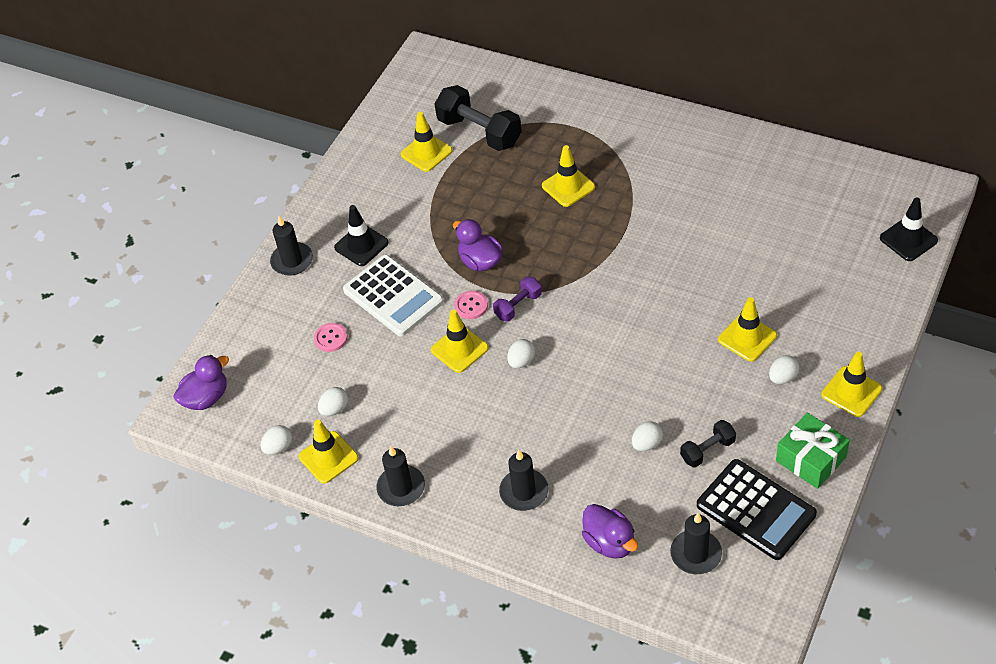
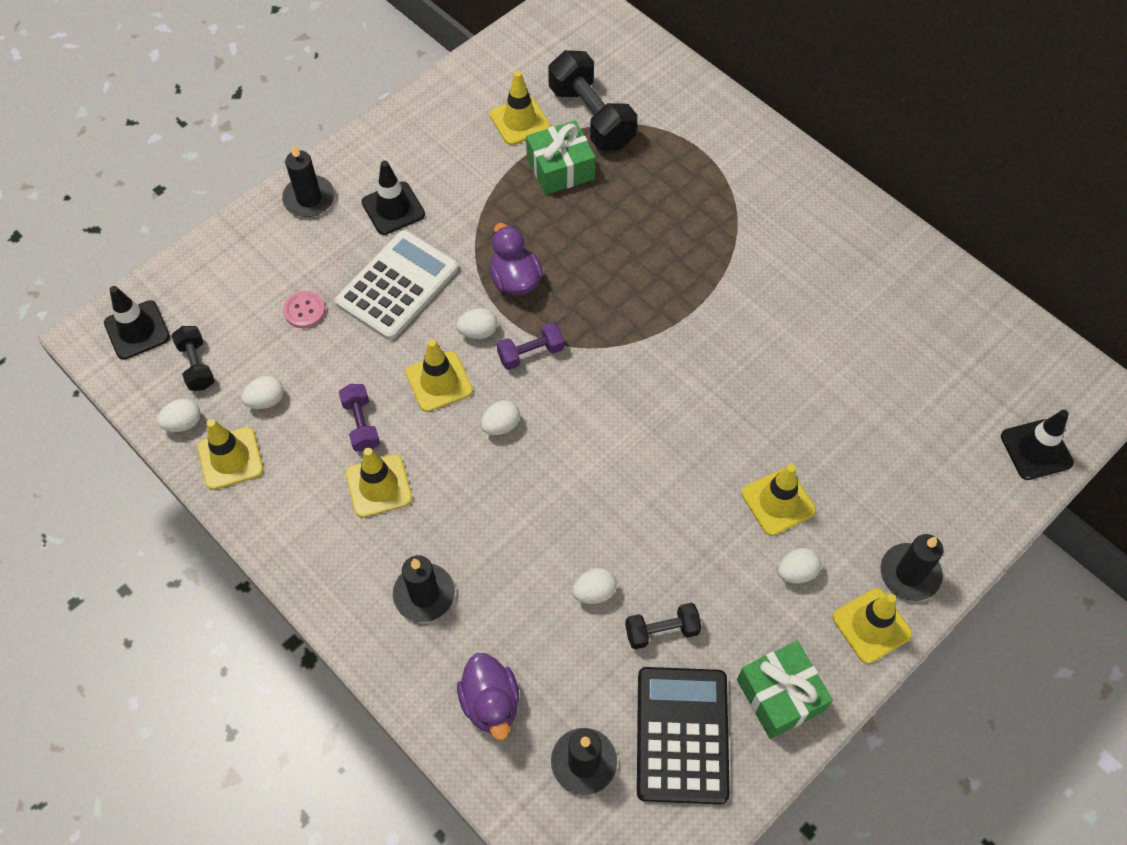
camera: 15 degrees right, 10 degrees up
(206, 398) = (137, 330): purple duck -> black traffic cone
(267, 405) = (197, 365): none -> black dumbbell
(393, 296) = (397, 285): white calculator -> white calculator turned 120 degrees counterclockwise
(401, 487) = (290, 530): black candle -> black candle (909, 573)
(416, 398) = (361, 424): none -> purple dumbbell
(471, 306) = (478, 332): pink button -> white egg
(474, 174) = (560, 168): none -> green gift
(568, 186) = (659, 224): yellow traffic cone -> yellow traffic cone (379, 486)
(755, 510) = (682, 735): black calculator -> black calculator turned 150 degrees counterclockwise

* * *

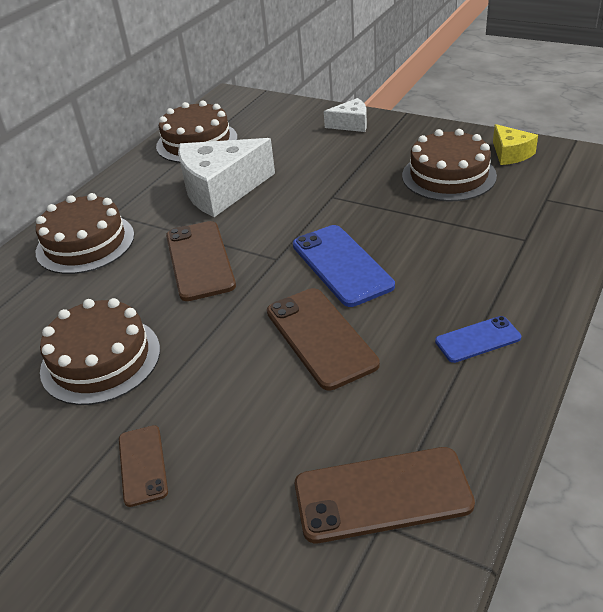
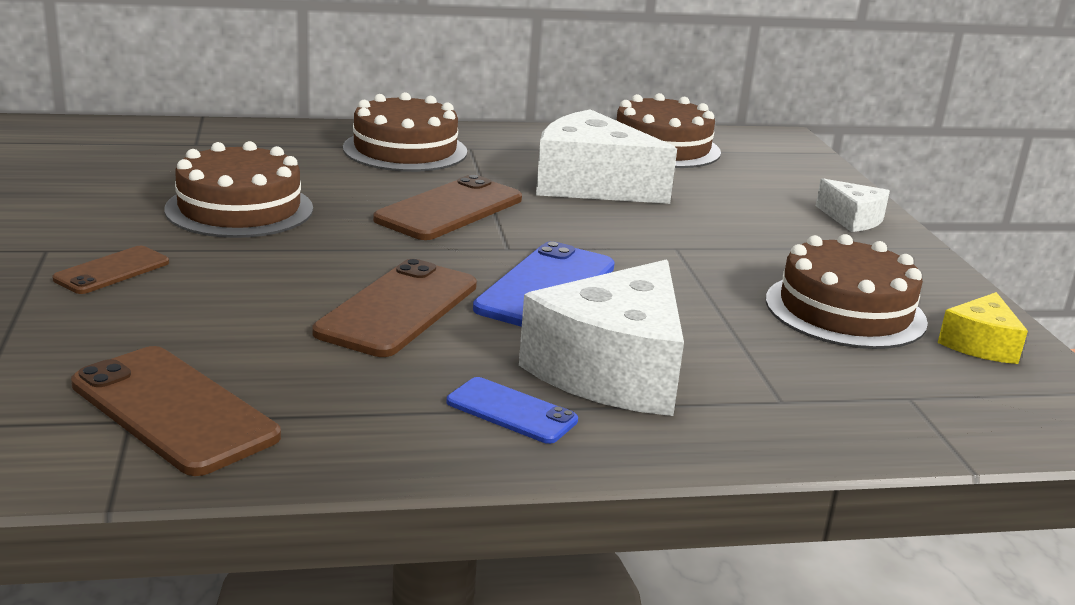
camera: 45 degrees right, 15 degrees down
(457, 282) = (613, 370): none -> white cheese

--

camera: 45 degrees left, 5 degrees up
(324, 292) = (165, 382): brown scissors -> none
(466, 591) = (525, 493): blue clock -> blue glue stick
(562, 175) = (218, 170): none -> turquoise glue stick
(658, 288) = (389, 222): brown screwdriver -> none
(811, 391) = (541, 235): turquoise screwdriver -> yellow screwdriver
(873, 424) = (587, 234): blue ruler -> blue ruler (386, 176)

Description of the task:
Return, with no change at all, every line in the entries above from the line containing "camera: 15 degrees right, 10 degrees up" through the line containing "(755, 510) = (682, 735): black".

Exercise response:
camera: 15 degrees right, 10 degrees up
(206, 398) = (137, 330): purple duck -> black traffic cone
(267, 405) = (197, 365): none -> black dumbbell
(393, 296) = (397, 285): white calculator -> white calculator turned 120 degrees counterclockwise
(401, 487) = (290, 530): black candle -> black candle (909, 573)
(416, 398) = (361, 424): none -> purple dumbbell
(471, 306) = (478, 332): pink button -> white egg
(474, 174) = (560, 168): none -> green gift
(568, 186) = (659, 224): yellow traffic cone -> yellow traffic cone (379, 486)
(755, 510) = (682, 735): black calculator -> black calculator turned 150 degrees counterclockwise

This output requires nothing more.